* [EXTRACTED ENTRIES]:
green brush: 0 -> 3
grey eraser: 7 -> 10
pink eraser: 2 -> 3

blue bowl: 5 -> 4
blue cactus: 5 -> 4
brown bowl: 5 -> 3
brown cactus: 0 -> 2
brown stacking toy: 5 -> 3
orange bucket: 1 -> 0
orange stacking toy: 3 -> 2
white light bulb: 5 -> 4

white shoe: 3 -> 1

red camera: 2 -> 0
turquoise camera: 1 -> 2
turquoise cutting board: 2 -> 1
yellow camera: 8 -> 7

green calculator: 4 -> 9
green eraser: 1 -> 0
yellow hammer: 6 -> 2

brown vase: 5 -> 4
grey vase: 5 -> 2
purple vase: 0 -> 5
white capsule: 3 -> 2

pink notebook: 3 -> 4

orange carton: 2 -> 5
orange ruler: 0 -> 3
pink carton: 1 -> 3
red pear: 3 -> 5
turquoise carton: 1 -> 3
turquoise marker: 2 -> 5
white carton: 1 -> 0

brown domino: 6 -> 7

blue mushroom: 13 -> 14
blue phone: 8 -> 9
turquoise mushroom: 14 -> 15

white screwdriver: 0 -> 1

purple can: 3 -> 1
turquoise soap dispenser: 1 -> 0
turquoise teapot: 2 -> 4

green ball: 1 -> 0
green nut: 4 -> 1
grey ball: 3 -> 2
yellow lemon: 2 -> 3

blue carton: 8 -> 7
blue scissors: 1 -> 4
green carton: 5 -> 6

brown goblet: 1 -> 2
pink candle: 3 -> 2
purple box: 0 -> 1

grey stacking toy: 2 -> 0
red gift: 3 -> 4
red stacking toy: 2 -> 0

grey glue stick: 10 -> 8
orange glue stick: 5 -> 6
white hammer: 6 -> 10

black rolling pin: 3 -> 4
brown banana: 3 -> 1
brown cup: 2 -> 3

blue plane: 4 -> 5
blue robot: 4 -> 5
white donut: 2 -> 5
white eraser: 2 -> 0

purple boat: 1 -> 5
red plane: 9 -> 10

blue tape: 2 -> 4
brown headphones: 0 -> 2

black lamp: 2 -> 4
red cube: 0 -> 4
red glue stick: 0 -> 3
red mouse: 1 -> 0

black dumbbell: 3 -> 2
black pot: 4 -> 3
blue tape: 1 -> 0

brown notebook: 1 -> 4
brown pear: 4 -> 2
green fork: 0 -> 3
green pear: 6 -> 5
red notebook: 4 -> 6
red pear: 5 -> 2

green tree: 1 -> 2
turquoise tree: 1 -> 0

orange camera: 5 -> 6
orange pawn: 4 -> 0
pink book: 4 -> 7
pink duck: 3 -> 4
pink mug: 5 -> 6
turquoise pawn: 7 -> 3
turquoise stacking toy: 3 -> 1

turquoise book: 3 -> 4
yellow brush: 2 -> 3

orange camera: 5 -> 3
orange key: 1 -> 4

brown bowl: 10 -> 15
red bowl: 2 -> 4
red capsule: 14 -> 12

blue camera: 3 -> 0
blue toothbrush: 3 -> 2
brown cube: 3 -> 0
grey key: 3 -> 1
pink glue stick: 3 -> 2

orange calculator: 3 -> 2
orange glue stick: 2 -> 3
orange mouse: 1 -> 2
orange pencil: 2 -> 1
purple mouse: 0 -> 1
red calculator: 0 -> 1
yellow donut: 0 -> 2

* [WORK TASK]: All lines from the one with "grey stacking toy: 2 -> 0" to the end of the material above should be copied exactly, both ends included, and nothing else.

* [WORKED SOLUTION]:
grey stacking toy: 2 -> 0
red gift: 3 -> 4
red stacking toy: 2 -> 0

grey glue stick: 10 -> 8
orange glue stick: 5 -> 6
white hammer: 6 -> 10

black rolling pin: 3 -> 4
brown banana: 3 -> 1
brown cup: 2 -> 3

blue plane: 4 -> 5
blue robot: 4 -> 5
white donut: 2 -> 5
white eraser: 2 -> 0

purple boat: 1 -> 5
red plane: 9 -> 10

blue tape: 2 -> 4
brown headphones: 0 -> 2

black lamp: 2 -> 4
red cube: 0 -> 4
red glue stick: 0 -> 3
red mouse: 1 -> 0

black dumbbell: 3 -> 2
black pot: 4 -> 3
blue tape: 1 -> 0

brown notebook: 1 -> 4
brown pear: 4 -> 2
green fork: 0 -> 3
green pear: 6 -> 5
red notebook: 4 -> 6
red pear: 5 -> 2

green tree: 1 -> 2
turquoise tree: 1 -> 0

orange camera: 5 -> 6
orange pawn: 4 -> 0
pink book: 4 -> 7
pink duck: 3 -> 4
pink mug: 5 -> 6
turquoise pawn: 7 -> 3
turquoise stacking toy: 3 -> 1

turquoise book: 3 -> 4
yellow brush: 2 -> 3

orange camera: 5 -> 3
orange key: 1 -> 4

brown bowl: 10 -> 15
red bowl: 2 -> 4
red capsule: 14 -> 12

blue camera: 3 -> 0
blue toothbrush: 3 -> 2
brown cube: 3 -> 0
grey key: 3 -> 1
pink glue stick: 3 -> 2

orange calculator: 3 -> 2
orange glue stick: 2 -> 3
orange mouse: 1 -> 2
orange pencil: 2 -> 1
purple mouse: 0 -> 1
red calculator: 0 -> 1
yellow donut: 0 -> 2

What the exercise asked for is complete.